(MATERIALS PROVIDED begins)
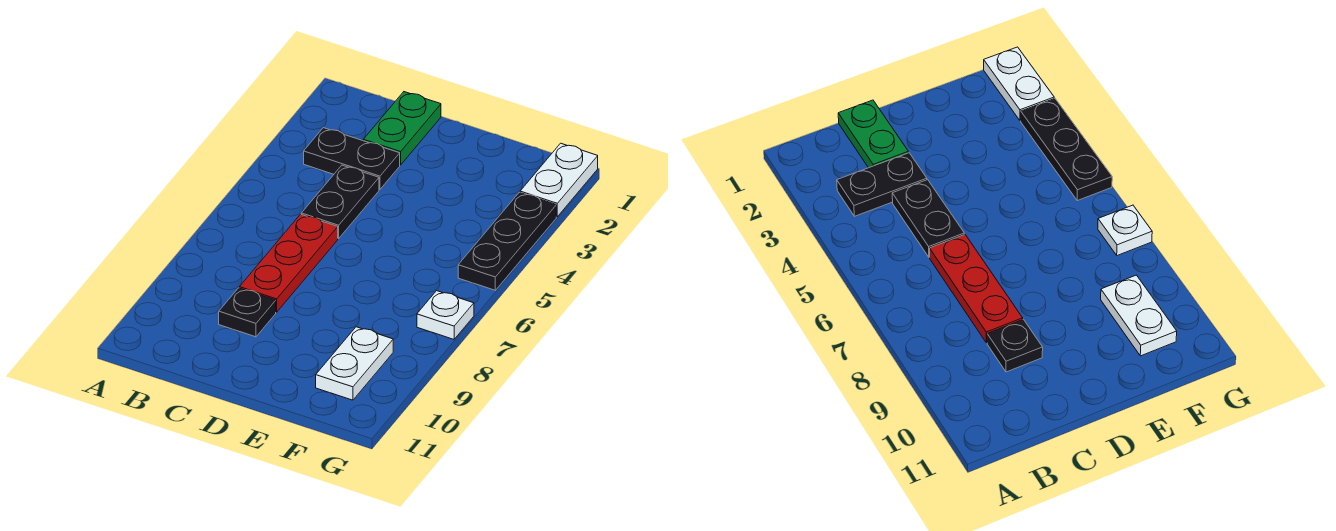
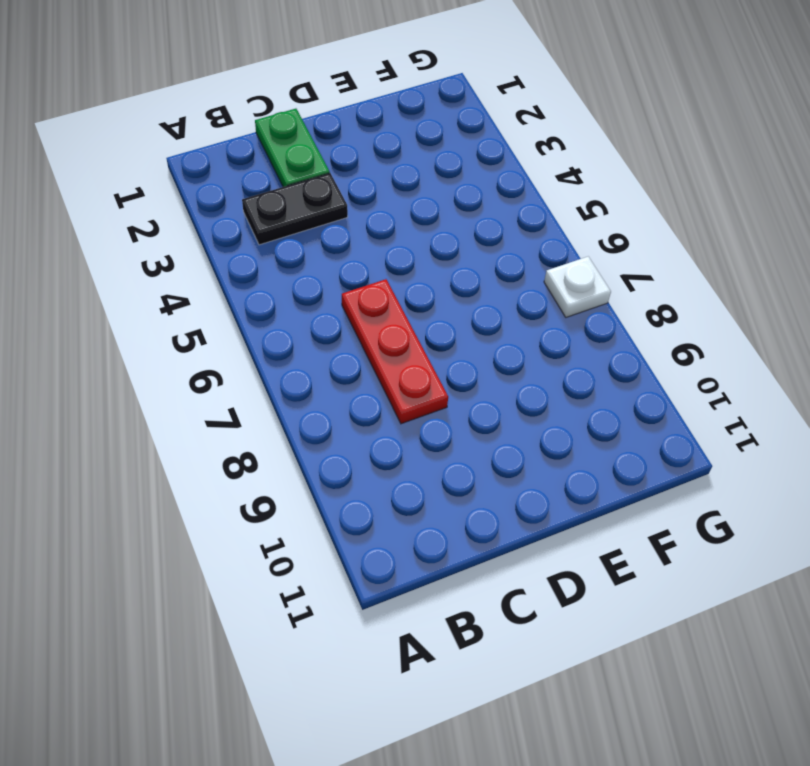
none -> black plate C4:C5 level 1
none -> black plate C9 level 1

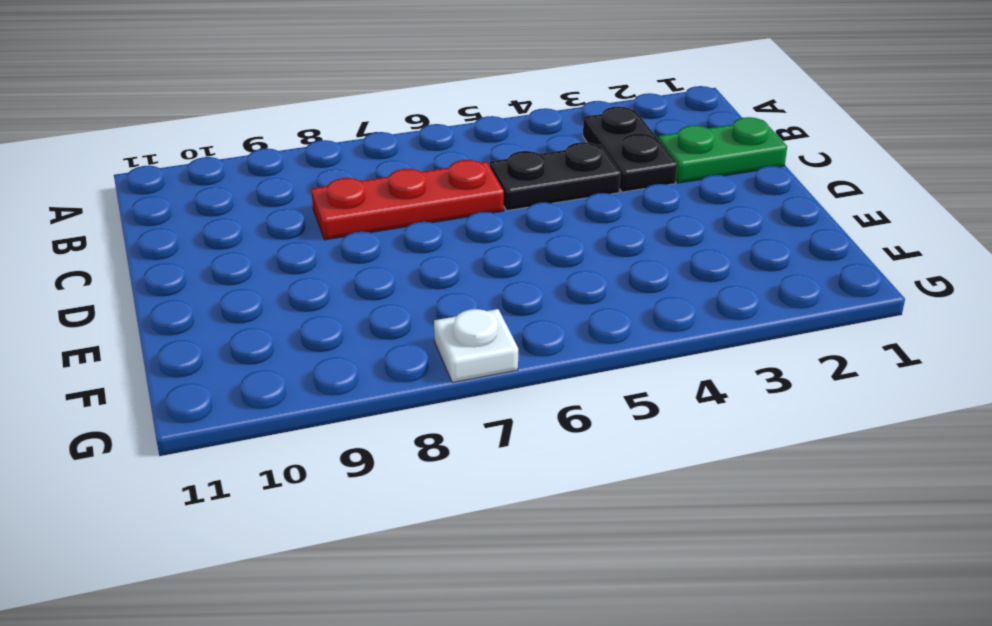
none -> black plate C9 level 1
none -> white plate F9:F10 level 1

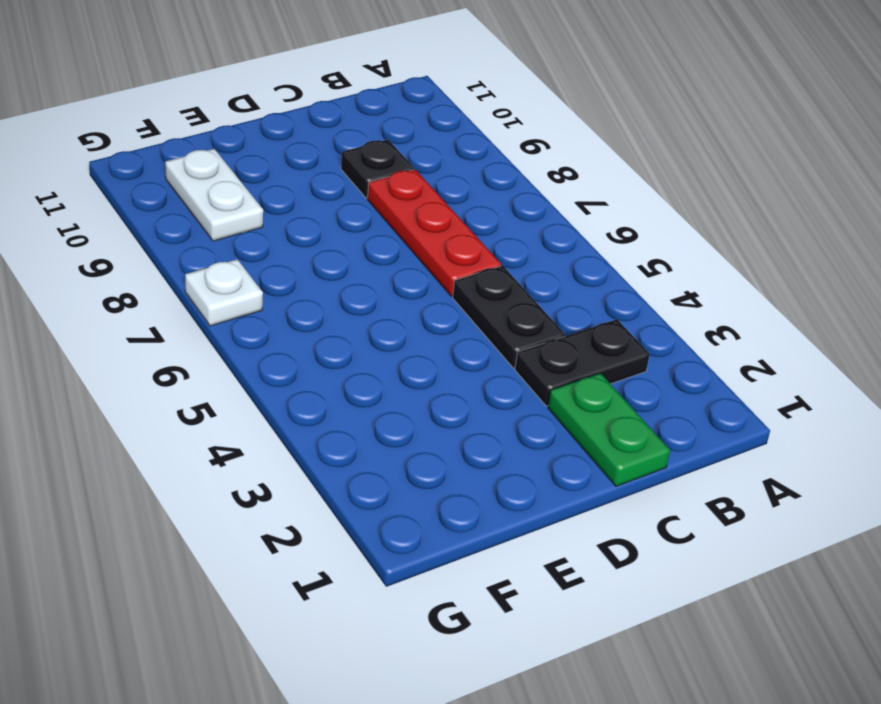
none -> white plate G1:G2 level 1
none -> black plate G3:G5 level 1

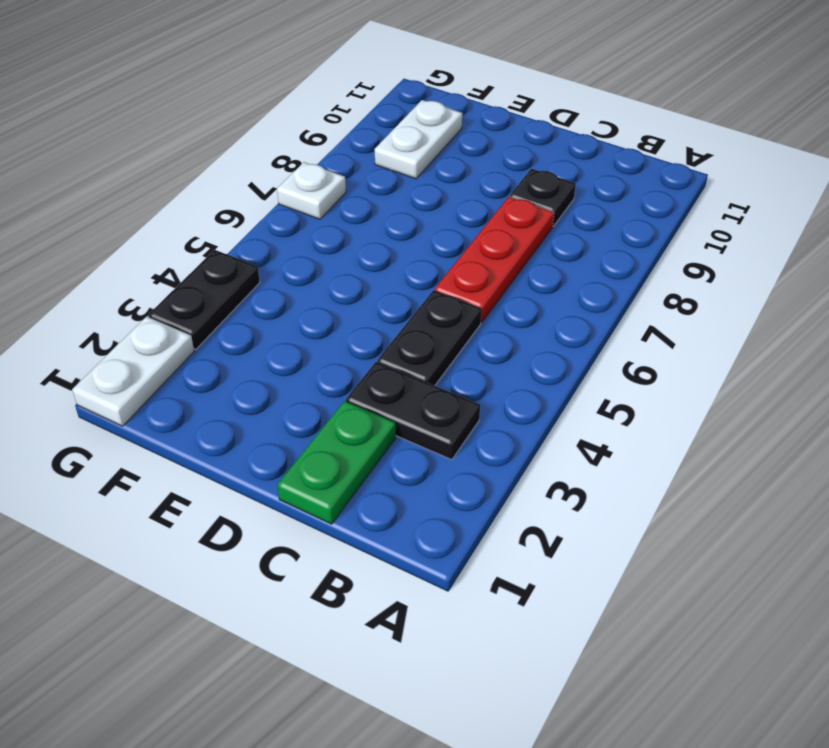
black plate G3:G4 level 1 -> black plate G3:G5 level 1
(MATERIALS PROVIDED ends)
Could you restate the material word for word, omitting the pictures?

# YOUR RESPONSE:
none -> black plate C4:C5 level 1
none -> black plate C9 level 1

none -> black plate C9 level 1
none -> white plate F9:F10 level 1

none -> white plate G1:G2 level 1
none -> black plate G3:G5 level 1

black plate G3:G4 level 1 -> black plate G3:G5 level 1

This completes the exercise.